> [Action item]: Scan the entries below. List each line with "brown".

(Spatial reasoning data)
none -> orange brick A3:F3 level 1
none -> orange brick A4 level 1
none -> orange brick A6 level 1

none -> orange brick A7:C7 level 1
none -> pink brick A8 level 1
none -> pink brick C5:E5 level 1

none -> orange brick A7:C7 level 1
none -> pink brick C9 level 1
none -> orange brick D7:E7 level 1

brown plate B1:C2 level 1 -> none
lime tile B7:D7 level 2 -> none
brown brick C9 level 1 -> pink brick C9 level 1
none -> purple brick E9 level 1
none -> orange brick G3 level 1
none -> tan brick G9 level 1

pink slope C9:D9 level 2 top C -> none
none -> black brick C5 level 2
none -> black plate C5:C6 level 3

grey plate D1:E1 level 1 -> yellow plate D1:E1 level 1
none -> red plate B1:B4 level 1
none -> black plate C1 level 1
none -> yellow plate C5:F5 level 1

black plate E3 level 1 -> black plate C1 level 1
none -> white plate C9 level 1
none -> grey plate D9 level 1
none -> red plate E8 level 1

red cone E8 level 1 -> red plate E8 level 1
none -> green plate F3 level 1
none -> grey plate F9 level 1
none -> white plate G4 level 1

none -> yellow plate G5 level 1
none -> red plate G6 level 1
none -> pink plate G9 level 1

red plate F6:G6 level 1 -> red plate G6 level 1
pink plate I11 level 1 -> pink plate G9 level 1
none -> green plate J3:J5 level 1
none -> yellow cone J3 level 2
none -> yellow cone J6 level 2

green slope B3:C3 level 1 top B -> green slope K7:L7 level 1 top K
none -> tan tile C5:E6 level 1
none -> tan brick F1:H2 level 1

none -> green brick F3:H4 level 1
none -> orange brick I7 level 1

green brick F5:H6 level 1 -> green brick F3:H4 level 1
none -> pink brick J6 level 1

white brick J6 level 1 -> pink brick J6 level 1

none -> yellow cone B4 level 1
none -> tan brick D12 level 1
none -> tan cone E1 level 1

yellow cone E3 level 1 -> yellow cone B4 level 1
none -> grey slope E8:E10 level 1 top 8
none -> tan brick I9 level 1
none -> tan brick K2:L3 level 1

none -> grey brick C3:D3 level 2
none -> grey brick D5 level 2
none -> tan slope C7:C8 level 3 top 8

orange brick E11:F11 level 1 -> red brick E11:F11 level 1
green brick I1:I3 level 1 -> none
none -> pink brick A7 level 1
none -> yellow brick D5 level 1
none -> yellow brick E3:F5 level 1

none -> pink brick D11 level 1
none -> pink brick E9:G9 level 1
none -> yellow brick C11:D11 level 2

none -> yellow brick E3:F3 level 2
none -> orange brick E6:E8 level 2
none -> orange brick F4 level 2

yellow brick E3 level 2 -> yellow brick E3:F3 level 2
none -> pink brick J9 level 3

> [Answer for this exercise]:
brown plate B1:C2 level 1 -> none
brown brick C9 level 1 -> pink brick C9 level 1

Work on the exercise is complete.